= Work to be completed =
In your copy, each record should read exactly as it does below, and no pictures should be present.

= Extracted entries =
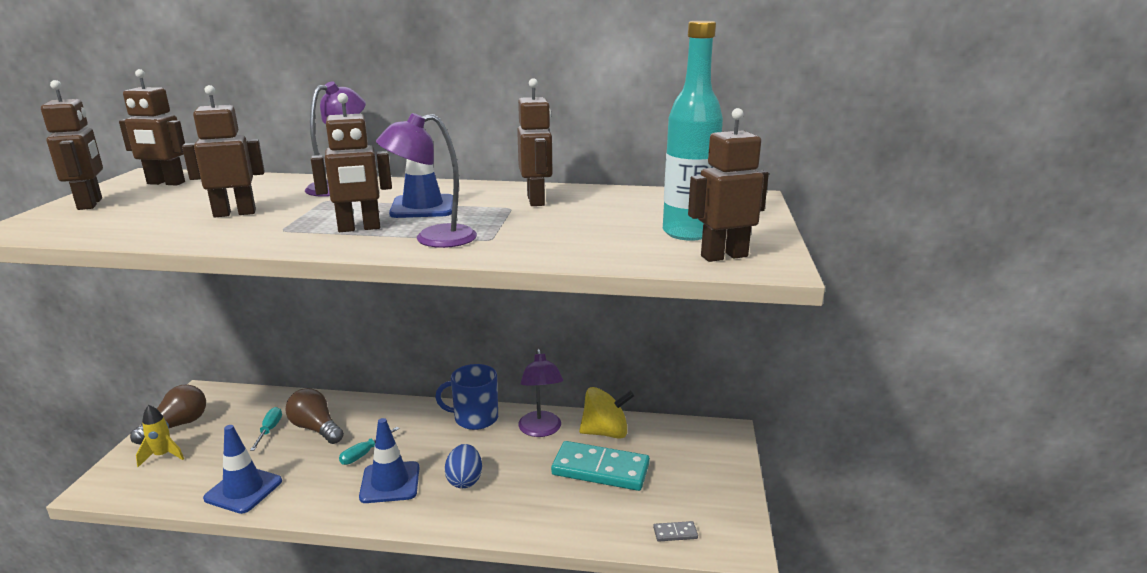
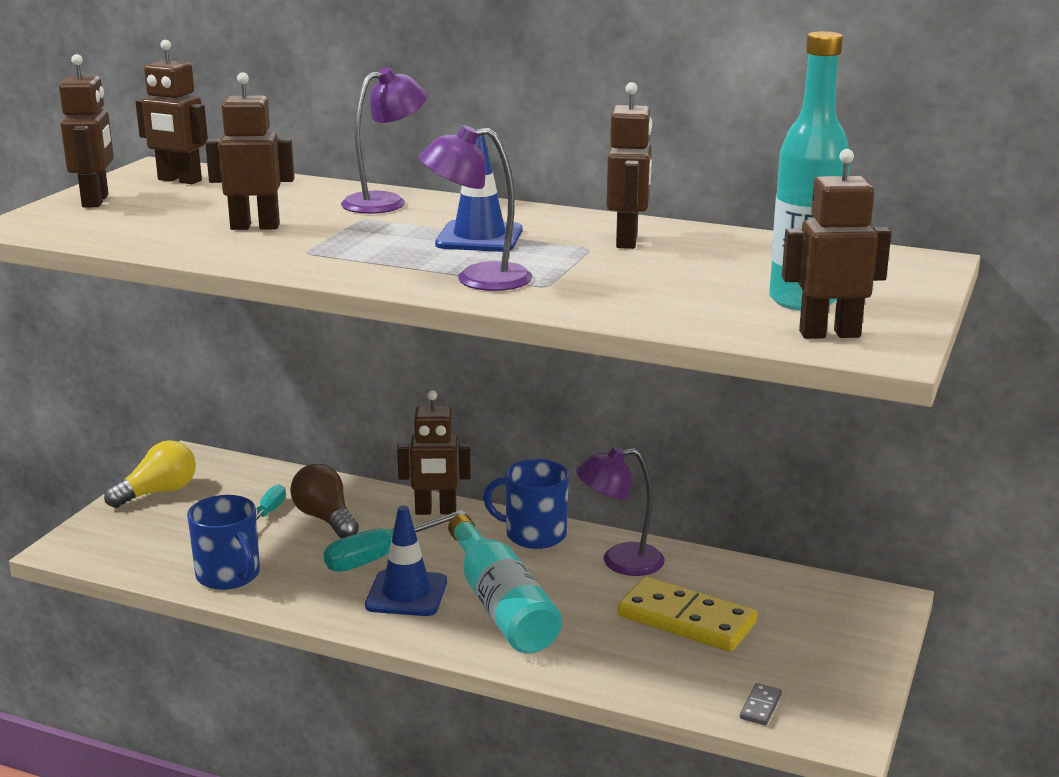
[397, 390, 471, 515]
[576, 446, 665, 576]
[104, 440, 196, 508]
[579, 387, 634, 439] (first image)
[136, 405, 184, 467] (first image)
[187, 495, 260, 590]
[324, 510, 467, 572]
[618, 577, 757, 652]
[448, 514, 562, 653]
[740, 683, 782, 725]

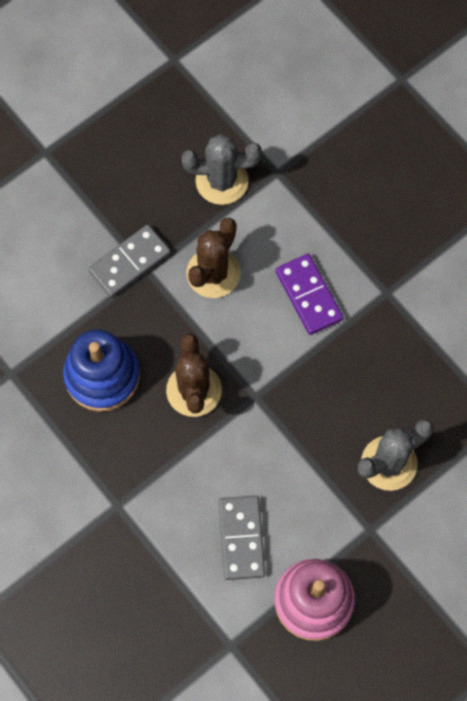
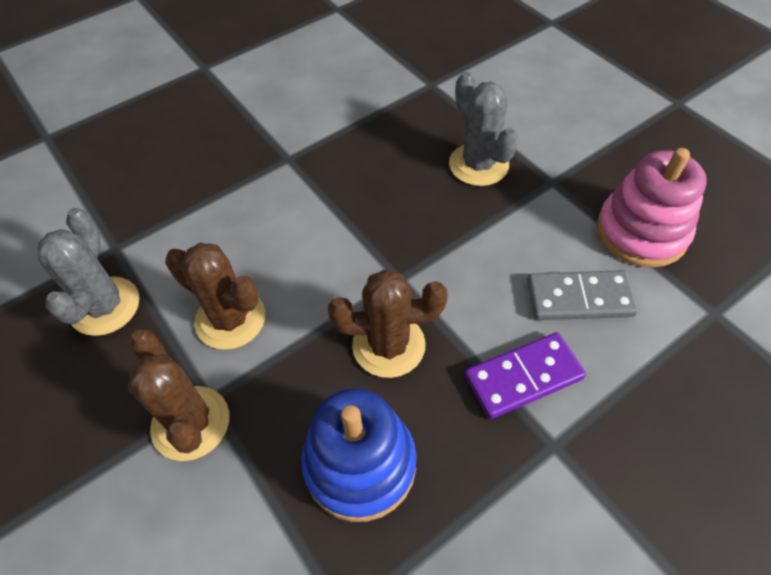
[128, 330, 229, 461]
[465, 332, 586, 419]

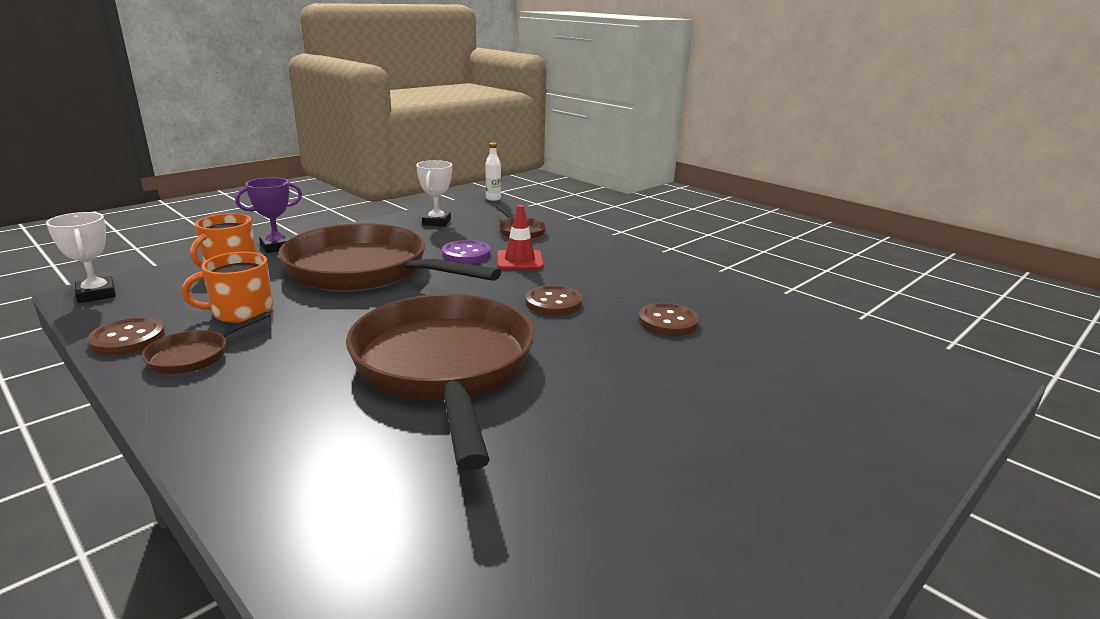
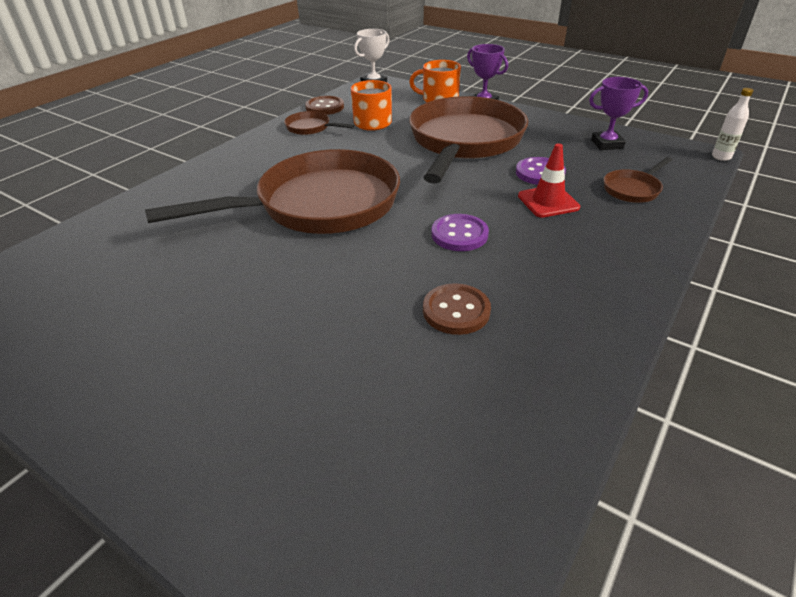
[589, 77, 648, 150]
[431, 214, 489, 251]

= Reply =
[397, 390, 471, 515]
[576, 446, 665, 576]
[104, 440, 196, 508]
[579, 387, 634, 439] (first image)
[136, 405, 184, 467] (first image)
[187, 495, 260, 590]
[324, 510, 467, 572]
[618, 577, 757, 652]
[448, 514, 562, 653]
[740, 683, 782, 725]

[128, 330, 229, 461]
[465, 332, 586, 419]

[589, 77, 648, 150]
[431, 214, 489, 251]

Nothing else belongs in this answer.